Start of RECORD EXCERPTS

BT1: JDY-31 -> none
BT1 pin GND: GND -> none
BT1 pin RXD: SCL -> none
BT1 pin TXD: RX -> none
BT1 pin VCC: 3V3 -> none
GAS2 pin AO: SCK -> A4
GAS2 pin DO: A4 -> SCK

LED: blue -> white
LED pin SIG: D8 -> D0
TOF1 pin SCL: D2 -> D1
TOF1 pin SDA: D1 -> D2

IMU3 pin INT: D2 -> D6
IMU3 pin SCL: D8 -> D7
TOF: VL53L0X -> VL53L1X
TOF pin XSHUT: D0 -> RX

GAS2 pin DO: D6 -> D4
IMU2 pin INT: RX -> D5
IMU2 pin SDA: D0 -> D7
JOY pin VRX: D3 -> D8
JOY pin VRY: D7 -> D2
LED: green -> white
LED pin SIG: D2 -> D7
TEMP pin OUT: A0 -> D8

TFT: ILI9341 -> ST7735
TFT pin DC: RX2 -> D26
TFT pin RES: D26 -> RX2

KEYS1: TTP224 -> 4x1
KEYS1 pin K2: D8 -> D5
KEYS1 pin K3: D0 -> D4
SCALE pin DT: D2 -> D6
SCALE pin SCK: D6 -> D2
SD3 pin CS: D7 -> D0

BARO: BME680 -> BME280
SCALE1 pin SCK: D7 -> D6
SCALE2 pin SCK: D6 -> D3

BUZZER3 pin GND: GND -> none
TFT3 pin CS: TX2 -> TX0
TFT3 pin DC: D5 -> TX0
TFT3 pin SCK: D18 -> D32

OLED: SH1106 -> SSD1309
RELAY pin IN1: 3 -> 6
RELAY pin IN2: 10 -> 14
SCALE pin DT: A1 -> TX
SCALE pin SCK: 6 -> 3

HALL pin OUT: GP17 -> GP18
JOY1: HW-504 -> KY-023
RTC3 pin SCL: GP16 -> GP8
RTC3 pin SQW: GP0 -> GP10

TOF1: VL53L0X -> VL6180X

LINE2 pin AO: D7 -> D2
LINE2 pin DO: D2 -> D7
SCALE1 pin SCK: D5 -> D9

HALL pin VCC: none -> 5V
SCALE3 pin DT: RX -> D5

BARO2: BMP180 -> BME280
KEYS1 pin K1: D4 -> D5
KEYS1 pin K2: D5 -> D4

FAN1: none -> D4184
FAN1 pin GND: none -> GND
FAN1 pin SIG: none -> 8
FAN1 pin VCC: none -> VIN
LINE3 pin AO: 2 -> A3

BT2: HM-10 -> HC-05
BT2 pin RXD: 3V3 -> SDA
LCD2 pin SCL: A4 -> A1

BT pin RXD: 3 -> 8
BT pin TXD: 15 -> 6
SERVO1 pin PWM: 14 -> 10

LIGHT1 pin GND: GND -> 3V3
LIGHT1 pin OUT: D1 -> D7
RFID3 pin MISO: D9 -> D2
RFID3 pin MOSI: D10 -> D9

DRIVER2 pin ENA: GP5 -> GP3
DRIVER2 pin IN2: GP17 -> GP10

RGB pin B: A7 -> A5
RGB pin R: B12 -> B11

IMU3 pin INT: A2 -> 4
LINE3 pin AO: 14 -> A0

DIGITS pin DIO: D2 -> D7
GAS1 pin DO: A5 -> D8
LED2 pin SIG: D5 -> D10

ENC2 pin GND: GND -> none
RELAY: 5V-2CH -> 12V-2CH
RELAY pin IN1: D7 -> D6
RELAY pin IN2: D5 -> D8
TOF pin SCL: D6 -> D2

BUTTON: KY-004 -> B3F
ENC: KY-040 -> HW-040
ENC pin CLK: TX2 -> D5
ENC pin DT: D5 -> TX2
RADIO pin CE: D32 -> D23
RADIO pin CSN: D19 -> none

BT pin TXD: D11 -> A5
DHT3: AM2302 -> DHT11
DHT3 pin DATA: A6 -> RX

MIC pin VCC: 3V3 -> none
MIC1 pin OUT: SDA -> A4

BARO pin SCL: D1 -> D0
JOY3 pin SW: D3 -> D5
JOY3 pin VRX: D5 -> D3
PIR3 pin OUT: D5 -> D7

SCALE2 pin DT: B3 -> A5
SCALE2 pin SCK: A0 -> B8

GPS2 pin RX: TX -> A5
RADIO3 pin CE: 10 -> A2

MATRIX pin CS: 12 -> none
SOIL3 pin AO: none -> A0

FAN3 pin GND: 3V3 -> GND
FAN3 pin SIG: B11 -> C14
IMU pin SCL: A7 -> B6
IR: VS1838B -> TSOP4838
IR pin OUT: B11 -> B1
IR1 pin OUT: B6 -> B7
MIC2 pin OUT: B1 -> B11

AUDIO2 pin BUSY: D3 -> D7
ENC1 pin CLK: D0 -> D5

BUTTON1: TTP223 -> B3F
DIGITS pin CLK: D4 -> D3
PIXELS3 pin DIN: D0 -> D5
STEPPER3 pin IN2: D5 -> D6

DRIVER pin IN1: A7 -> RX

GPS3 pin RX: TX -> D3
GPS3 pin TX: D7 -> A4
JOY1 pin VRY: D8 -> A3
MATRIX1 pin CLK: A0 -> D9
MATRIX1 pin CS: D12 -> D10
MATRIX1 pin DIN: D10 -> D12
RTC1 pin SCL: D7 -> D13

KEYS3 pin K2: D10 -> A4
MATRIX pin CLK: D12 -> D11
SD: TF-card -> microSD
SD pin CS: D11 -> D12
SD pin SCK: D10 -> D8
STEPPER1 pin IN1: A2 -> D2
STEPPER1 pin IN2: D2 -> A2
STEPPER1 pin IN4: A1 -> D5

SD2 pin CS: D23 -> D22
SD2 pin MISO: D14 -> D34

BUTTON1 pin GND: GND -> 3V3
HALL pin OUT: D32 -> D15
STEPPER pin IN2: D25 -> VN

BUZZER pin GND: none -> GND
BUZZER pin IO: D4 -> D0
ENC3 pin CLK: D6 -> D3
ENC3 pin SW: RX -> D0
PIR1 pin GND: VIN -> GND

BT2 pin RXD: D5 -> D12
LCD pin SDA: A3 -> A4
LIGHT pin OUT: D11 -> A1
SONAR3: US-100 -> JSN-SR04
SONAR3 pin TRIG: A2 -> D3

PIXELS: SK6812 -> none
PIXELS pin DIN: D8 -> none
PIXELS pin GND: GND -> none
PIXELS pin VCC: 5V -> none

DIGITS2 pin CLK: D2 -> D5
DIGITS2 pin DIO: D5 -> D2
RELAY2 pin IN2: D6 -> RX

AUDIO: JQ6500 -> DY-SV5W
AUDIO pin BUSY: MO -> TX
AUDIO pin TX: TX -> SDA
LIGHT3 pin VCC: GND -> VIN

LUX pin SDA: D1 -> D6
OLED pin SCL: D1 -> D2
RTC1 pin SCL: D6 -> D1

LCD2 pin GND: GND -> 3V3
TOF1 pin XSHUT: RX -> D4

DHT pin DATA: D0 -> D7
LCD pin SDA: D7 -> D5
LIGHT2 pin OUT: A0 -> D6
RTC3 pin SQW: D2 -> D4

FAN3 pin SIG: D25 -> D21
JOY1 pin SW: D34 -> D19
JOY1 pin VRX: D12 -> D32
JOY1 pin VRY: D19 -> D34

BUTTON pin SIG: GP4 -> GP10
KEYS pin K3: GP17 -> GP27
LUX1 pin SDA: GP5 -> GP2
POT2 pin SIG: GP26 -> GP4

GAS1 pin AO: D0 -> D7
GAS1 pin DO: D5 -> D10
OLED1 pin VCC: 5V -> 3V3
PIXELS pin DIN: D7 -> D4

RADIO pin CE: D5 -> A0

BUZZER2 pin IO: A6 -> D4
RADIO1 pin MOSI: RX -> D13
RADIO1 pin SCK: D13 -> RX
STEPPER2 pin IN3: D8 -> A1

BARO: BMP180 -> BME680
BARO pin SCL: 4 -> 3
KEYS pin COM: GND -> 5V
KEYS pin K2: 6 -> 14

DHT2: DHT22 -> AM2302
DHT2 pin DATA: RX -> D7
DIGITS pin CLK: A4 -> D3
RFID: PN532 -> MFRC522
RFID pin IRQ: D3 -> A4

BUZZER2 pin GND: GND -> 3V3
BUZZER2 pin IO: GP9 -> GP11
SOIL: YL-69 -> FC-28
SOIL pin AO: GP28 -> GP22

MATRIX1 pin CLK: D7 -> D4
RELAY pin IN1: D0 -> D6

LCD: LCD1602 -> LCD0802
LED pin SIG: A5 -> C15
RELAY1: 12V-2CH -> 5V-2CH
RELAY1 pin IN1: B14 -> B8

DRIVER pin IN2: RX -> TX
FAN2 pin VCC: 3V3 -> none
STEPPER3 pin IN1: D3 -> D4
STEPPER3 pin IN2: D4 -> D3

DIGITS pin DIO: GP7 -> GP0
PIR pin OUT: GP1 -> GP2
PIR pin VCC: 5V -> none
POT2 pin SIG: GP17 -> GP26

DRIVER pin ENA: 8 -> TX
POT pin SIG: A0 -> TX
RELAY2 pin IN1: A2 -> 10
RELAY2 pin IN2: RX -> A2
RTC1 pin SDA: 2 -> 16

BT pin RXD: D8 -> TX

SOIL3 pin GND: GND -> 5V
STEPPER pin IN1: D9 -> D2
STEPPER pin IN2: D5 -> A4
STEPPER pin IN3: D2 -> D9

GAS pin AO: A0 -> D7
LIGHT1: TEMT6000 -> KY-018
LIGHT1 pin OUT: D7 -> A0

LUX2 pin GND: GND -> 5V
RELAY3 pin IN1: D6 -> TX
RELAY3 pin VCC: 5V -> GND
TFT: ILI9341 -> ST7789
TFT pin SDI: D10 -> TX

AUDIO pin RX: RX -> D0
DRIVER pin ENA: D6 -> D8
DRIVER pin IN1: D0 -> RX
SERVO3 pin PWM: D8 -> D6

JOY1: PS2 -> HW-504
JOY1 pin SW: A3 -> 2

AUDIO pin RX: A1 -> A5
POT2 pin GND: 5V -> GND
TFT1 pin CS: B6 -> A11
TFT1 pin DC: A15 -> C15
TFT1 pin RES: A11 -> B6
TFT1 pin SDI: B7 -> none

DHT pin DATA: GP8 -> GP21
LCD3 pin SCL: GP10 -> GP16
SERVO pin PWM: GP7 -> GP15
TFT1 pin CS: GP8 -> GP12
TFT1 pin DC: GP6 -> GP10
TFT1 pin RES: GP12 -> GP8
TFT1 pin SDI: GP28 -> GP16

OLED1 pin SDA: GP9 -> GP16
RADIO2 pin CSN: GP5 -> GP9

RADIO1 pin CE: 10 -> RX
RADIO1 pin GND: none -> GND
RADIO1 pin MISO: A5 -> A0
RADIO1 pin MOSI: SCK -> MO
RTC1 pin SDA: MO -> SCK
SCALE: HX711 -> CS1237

End of RECORD EXCERPTS

▶ **PROBLEM DESCRIPTION**:
Show a copy of each line from the records above in which the string "MISO" occurs.

▶ **RESPONSE TO THE TASK**:
RFID3 pin MISO: D9 -> D2
SD2 pin MISO: D14 -> D34
RADIO1 pin MISO: A5 -> A0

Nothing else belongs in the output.